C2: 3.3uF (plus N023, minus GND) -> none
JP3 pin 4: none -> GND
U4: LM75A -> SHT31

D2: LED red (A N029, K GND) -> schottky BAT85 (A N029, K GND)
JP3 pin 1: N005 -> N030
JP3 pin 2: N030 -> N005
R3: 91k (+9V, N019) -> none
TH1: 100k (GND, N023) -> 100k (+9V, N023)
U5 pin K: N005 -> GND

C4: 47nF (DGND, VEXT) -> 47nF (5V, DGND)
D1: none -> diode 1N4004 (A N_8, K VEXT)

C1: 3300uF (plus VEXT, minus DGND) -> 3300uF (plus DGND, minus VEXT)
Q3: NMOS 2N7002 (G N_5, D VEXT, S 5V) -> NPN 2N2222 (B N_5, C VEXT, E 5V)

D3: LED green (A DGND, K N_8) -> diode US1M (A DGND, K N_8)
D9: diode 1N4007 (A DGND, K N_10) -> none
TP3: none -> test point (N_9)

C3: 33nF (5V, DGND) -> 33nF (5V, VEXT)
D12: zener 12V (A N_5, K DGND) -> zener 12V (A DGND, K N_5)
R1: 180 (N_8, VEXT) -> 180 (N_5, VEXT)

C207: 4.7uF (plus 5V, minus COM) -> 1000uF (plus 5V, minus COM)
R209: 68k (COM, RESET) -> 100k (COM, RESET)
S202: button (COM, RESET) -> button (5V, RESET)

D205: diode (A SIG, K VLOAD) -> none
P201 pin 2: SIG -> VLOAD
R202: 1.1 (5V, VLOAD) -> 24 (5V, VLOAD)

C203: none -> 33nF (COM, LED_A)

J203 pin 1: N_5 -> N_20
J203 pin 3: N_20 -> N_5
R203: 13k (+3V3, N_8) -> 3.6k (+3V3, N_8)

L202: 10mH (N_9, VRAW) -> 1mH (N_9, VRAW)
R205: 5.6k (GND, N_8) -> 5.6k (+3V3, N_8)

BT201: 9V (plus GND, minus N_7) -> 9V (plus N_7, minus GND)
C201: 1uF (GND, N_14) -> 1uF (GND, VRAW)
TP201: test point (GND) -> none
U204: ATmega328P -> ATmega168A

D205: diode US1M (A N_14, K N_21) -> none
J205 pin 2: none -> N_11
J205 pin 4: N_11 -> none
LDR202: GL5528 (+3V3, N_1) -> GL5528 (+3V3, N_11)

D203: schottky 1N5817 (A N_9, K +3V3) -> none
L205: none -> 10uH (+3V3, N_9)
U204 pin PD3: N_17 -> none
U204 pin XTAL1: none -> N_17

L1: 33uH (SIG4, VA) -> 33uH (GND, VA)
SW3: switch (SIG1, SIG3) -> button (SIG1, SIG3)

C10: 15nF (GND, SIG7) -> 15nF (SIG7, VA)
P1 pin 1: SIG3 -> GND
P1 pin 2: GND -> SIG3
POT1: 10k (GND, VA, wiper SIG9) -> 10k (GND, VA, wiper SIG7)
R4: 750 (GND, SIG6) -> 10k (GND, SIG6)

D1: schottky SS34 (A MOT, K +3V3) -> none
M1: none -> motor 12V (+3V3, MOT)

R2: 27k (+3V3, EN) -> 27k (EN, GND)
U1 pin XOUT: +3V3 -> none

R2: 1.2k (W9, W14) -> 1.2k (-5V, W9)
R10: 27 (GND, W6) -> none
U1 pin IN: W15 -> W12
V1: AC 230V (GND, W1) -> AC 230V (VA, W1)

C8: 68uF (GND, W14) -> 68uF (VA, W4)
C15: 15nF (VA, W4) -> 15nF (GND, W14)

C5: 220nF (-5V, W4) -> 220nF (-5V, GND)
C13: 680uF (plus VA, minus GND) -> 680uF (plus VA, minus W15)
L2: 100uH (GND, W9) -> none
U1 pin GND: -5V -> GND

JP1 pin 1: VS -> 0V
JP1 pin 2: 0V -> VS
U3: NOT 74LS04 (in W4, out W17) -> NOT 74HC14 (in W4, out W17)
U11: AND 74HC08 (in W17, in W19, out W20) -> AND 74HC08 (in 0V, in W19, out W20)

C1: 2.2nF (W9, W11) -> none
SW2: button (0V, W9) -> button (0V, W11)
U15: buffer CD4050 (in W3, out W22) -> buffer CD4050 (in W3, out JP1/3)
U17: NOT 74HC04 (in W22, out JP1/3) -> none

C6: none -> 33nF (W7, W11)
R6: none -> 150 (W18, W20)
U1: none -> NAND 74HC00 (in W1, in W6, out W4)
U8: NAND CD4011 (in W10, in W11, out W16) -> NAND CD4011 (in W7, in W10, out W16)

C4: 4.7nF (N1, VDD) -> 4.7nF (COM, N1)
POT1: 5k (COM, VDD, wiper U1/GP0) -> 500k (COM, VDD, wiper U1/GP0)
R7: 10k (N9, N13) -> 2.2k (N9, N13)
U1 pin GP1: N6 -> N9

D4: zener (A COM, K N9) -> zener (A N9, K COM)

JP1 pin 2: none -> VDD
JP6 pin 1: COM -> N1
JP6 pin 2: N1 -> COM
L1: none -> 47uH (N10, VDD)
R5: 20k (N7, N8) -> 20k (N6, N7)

________

▸ Problem description
Every line from the line containing "D9: diode 1N4007 (A DGND, K N_10) -> none" through the line containing "D1: schottky SS34 (A MOT, K +3V3) -> none" in the records above must be retyped exactly. Leave out the rest.

▸ Result of this task
D9: diode 1N4007 (A DGND, K N_10) -> none
TP3: none -> test point (N_9)

C3: 33nF (5V, DGND) -> 33nF (5V, VEXT)
D12: zener 12V (A N_5, K DGND) -> zener 12V (A DGND, K N_5)
R1: 180 (N_8, VEXT) -> 180 (N_5, VEXT)

C207: 4.7uF (plus 5V, minus COM) -> 1000uF (plus 5V, minus COM)
R209: 68k (COM, RESET) -> 100k (COM, RESET)
S202: button (COM, RESET) -> button (5V, RESET)

D205: diode (A SIG, K VLOAD) -> none
P201 pin 2: SIG -> VLOAD
R202: 1.1 (5V, VLOAD) -> 24 (5V, VLOAD)

C203: none -> 33nF (COM, LED_A)

J203 pin 1: N_5 -> N_20
J203 pin 3: N_20 -> N_5
R203: 13k (+3V3, N_8) -> 3.6k (+3V3, N_8)

L202: 10mH (N_9, VRAW) -> 1mH (N_9, VRAW)
R205: 5.6k (GND, N_8) -> 5.6k (+3V3, N_8)

BT201: 9V (plus GND, minus N_7) -> 9V (plus N_7, minus GND)
C201: 1uF (GND, N_14) -> 1uF (GND, VRAW)
TP201: test point (GND) -> none
U204: ATmega328P -> ATmega168A

D205: diode US1M (A N_14, K N_21) -> none
J205 pin 2: none -> N_11
J205 pin 4: N_11 -> none
LDR202: GL5528 (+3V3, N_1) -> GL5528 (+3V3, N_11)

D203: schottky 1N5817 (A N_9, K +3V3) -> none
L205: none -> 10uH (+3V3, N_9)
U204 pin PD3: N_17 -> none
U204 pin XTAL1: none -> N_17

L1: 33uH (SIG4, VA) -> 33uH (GND, VA)
SW3: switch (SIG1, SIG3) -> button (SIG1, SIG3)

C10: 15nF (GND, SIG7) -> 15nF (SIG7, VA)
P1 pin 1: SIG3 -> GND
P1 pin 2: GND -> SIG3
POT1: 10k (GND, VA, wiper SIG9) -> 10k (GND, VA, wiper SIG7)
R4: 750 (GND, SIG6) -> 10k (GND, SIG6)

D1: schottky SS34 (A MOT, K +3V3) -> none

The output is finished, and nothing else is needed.